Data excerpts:
####

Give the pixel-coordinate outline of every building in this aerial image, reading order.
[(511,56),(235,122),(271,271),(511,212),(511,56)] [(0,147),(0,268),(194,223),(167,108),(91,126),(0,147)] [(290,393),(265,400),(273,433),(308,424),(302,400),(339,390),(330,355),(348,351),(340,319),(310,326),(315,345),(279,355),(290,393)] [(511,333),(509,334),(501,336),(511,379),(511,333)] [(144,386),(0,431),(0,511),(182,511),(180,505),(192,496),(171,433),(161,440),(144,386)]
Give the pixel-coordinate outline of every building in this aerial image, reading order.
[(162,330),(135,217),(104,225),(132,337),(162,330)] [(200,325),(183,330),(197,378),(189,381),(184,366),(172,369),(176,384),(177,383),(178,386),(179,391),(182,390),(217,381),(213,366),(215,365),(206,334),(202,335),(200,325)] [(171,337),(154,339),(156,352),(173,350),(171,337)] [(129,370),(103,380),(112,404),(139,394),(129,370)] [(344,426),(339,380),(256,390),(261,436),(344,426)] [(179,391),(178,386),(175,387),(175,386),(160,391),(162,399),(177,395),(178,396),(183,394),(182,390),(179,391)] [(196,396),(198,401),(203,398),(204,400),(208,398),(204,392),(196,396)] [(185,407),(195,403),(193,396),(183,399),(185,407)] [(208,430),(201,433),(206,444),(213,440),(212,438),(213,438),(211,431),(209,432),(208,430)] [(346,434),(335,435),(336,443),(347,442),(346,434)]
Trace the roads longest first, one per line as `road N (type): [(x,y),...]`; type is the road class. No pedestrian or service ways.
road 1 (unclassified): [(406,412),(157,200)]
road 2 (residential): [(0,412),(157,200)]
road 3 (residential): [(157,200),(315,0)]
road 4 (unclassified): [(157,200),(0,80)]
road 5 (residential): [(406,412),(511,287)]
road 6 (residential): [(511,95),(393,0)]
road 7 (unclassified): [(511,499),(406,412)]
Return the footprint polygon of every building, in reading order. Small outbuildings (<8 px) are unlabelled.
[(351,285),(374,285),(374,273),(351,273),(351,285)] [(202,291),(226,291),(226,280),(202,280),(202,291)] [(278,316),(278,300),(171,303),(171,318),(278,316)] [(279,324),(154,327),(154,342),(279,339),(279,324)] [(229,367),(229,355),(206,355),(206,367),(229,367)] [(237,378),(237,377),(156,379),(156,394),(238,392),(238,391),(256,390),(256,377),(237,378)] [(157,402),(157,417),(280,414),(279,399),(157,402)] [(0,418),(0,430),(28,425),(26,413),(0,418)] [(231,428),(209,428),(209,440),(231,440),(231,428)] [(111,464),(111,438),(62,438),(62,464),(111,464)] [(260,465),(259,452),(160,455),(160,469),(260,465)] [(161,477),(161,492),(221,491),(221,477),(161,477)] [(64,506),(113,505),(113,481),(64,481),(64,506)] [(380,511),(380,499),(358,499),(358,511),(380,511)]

####

● INSTRUCTION
Repeat the lines starting at the one that contains "Return the footprint" and ending at the end of the lines, requests included. Multiply every coordinate in the answers by 1.8 and round each result to a whole number, with halves rounded up.

● RESULT BELOW
Return the footprint polygon of every building, in reading order. Small outbuildings (<8 px) are unlabelled.
[(632,513),(673,513),(673,491),(632,491),(632,513)] [(364,524),(407,524),(407,504),(364,504),(364,524)] [(500,569),(500,540),(308,545),(308,572),(500,569)] [(502,583),(277,589),(277,616),(502,610),(502,583)] [(412,661),(412,639),(371,639),(371,661),(412,661)] [(427,680),(427,679),(281,682),(281,709),(428,706),(428,704),(461,702),(461,679),(427,680)] [(283,724),(283,751),(504,745),(502,718),(283,724)] [(0,752),(0,774),(50,765),(47,743),(0,752)] [(416,770),(376,770),(376,792),(416,792),(416,770)] [(200,835),(200,788),(112,788),(112,835),(200,835)] [(468,837),(466,814),(288,819),(288,844),(468,837)] [(290,859),(290,886),(398,884),(398,859),(290,859)] [(115,911),(203,909),(203,866),(115,866),(115,911)] [(684,920),(684,898),(644,898),(644,920),(684,920)]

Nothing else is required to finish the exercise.